** THE PROBLEM **
Filter these records by the string "grey", copying each line that holds it.
- Opening Delimiter -
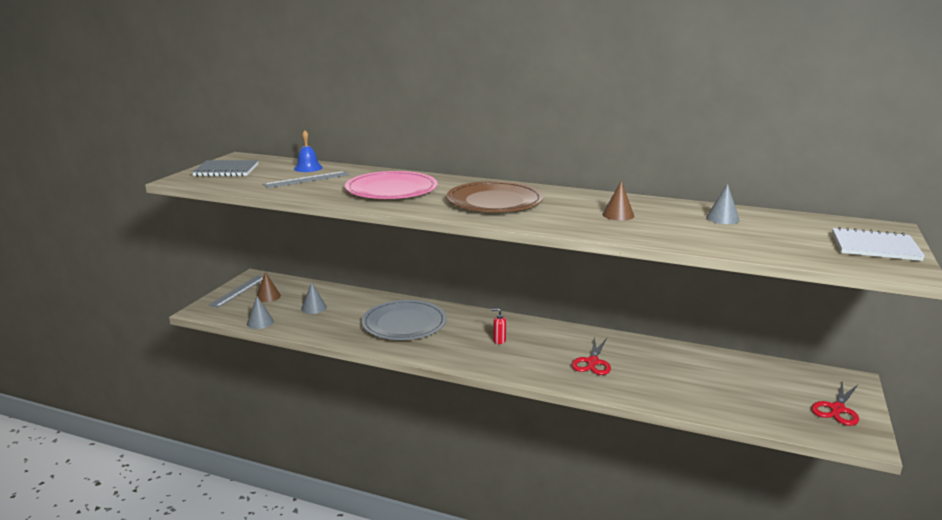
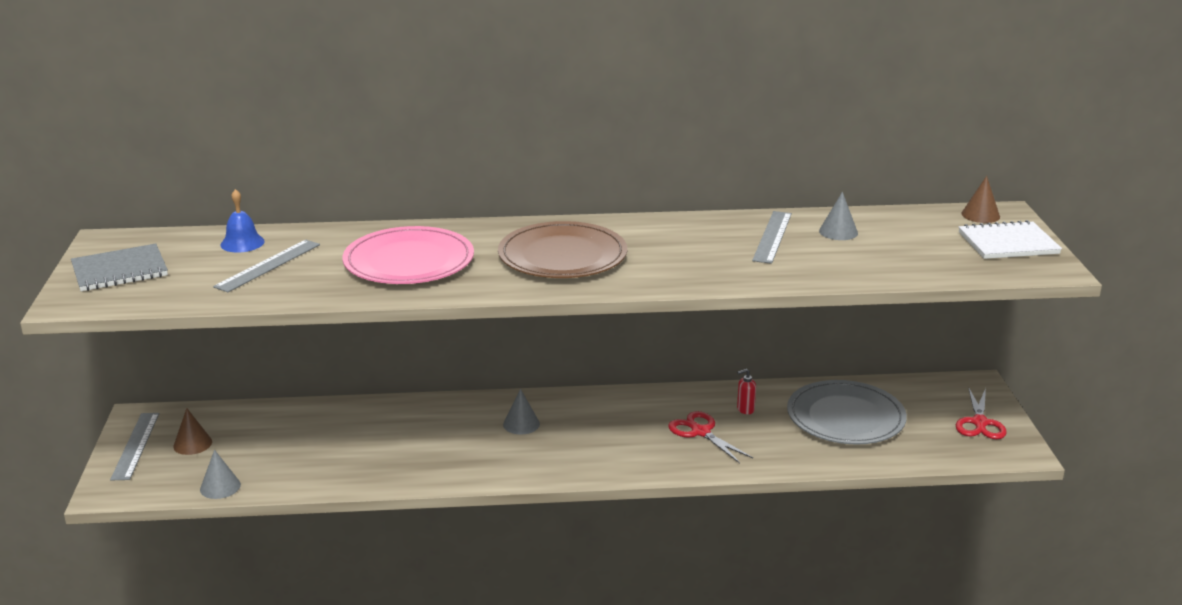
camera: 25 degrees left, 5 degrees up
grey cone [301,282,327,314] -> grey cone moved to [503,389,540,435]
grey plate [361,300,447,340] -> grey plate moved to [787,380,907,445]
red soap dispenser [491,308,506,344] -> red soap dispenser moved to [737,369,756,414]
red scissors [571,337,611,375] -> red scissors turned 150 degrees clockwise [668,411,753,463]
brown cone [602,181,634,221] -> brown cone moved to [961,176,1000,223]
none -> grey ruler [752,211,792,264]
- Closing Delimiter -
** PROBLEM SOLUTION **
grey cone [301,282,327,314] -> grey cone moved to [503,389,540,435]
grey plate [361,300,447,340] -> grey plate moved to [787,380,907,445]
none -> grey ruler [752,211,792,264]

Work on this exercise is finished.